DIRECTION | Extract each row below that contains the word "ghost".

TASK INPUTS |
========
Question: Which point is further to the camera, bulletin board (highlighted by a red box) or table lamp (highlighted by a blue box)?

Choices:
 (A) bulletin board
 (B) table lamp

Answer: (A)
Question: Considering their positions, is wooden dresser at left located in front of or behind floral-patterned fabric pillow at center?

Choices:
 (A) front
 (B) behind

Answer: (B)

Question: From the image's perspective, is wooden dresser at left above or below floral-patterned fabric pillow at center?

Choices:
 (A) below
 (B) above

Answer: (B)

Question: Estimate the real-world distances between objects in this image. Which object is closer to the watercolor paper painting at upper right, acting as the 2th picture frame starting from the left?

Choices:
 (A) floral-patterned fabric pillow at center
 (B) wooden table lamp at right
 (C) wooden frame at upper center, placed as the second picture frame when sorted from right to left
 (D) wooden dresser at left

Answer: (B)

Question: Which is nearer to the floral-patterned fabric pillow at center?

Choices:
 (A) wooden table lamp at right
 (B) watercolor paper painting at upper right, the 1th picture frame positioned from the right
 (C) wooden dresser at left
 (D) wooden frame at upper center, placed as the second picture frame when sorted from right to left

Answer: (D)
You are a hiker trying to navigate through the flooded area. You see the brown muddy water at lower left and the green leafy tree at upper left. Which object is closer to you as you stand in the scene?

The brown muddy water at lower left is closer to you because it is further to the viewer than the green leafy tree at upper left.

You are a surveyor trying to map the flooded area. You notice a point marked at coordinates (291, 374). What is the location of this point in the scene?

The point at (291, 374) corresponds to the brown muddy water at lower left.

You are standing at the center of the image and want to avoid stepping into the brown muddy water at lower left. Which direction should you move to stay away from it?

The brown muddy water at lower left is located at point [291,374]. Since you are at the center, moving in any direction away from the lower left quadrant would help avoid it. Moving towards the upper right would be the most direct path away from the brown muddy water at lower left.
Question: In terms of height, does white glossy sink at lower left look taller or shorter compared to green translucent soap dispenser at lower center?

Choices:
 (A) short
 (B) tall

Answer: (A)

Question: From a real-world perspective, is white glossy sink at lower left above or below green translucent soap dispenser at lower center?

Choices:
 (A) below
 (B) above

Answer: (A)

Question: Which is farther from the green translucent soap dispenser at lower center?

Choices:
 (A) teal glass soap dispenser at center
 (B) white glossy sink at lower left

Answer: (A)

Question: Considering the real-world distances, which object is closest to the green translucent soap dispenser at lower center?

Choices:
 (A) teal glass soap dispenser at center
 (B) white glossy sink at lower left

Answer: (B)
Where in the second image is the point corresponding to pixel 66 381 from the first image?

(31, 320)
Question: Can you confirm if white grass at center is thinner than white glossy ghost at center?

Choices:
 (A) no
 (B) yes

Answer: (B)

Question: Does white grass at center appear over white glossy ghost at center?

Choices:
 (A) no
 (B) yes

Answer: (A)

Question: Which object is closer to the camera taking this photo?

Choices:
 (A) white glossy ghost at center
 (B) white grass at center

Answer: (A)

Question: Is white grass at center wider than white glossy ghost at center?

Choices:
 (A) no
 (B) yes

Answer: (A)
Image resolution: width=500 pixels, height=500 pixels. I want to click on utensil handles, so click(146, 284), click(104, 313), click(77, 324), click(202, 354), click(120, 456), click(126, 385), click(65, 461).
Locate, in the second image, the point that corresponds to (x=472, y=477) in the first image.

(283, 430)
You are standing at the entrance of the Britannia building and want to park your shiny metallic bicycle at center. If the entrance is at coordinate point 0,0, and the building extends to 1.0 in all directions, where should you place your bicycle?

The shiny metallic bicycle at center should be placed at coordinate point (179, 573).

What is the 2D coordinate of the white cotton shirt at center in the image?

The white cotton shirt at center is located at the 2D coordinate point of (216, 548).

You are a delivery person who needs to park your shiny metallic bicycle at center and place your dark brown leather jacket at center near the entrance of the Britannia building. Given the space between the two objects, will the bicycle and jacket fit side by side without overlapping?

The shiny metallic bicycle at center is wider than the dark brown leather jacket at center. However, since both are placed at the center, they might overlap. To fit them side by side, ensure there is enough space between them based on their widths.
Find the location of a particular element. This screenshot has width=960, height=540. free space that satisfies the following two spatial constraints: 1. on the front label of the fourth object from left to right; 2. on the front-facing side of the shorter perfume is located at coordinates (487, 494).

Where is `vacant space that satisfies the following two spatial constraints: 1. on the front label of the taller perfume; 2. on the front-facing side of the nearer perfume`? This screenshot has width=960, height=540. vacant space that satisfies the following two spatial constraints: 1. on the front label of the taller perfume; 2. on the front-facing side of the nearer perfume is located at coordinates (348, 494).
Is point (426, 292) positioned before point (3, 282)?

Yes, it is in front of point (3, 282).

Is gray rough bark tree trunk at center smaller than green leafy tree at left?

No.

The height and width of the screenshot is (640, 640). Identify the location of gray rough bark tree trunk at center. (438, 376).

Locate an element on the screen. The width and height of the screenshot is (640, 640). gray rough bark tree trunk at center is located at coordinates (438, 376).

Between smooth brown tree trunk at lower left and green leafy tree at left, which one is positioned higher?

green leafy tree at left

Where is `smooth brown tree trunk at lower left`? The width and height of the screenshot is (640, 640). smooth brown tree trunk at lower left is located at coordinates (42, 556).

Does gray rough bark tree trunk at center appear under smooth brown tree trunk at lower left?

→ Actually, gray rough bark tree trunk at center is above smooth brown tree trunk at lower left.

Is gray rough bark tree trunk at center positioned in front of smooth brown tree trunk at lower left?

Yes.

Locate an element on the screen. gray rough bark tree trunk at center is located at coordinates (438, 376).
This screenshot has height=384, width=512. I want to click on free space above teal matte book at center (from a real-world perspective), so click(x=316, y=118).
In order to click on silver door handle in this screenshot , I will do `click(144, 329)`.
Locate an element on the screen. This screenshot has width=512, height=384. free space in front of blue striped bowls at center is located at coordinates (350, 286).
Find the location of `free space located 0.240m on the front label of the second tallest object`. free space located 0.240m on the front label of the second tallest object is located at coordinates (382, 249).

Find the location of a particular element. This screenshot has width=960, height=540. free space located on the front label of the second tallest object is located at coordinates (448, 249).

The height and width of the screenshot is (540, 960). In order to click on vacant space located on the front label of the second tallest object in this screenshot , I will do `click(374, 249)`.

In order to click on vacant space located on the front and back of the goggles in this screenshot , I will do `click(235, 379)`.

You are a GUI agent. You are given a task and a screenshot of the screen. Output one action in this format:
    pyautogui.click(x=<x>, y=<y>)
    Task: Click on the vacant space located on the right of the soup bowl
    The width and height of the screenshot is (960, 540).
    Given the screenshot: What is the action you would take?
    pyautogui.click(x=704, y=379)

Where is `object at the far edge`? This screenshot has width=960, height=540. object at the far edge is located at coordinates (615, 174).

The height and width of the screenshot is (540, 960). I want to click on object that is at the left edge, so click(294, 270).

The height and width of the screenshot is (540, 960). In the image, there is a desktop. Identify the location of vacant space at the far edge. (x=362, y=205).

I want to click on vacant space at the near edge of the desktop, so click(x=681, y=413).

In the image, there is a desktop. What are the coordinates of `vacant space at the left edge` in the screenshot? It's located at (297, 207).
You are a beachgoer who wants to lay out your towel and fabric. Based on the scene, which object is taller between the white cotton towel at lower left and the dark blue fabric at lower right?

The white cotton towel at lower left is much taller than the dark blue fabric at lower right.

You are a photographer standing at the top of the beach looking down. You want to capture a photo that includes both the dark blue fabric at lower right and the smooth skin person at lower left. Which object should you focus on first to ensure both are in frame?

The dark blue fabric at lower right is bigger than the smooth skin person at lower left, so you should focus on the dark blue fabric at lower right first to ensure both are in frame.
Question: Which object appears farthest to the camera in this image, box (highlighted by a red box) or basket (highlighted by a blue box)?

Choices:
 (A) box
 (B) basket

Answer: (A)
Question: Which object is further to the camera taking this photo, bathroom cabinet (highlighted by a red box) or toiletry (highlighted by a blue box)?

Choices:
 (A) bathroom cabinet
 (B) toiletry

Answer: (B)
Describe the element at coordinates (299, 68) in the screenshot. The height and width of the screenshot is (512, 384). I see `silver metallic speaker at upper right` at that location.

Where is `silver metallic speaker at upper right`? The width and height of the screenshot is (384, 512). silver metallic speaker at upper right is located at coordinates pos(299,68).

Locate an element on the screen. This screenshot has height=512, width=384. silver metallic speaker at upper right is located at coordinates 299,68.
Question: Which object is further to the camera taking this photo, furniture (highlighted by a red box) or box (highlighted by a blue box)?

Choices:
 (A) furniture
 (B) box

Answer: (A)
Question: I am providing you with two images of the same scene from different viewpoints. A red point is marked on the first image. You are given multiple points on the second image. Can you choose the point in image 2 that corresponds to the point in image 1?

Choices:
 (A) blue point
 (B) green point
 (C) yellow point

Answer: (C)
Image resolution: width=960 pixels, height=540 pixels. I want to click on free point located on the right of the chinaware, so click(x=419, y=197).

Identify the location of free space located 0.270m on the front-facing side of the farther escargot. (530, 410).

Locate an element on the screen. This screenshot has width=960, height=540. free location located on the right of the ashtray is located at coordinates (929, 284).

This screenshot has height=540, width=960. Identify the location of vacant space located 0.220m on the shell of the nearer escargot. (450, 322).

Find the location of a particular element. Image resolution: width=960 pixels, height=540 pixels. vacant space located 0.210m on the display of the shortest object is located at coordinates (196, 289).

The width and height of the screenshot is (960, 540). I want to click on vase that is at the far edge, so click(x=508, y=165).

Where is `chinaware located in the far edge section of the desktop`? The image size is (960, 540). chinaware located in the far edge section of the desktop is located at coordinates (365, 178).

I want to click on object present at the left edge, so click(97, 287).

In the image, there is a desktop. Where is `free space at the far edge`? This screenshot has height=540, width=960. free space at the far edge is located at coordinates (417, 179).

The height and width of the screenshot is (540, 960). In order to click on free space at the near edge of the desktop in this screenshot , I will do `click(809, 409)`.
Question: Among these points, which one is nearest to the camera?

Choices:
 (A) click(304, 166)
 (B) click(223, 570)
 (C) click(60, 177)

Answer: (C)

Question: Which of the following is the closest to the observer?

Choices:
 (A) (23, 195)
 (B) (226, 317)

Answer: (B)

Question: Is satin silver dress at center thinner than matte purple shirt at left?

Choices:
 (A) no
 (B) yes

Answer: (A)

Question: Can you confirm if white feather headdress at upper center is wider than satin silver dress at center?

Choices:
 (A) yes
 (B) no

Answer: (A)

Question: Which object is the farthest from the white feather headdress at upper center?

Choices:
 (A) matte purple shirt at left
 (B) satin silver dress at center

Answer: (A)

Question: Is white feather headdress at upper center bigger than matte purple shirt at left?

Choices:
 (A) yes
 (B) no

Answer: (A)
========
WRITTEN REPLY |
Question: Can you confirm if white grass at center is thinner than white glossy ghost at center?
Question: Does white grass at center appear over white glossy ghost at center?
 (A) white glossy ghost at center
Question: Is white grass at center wider than white glossy ghost at center?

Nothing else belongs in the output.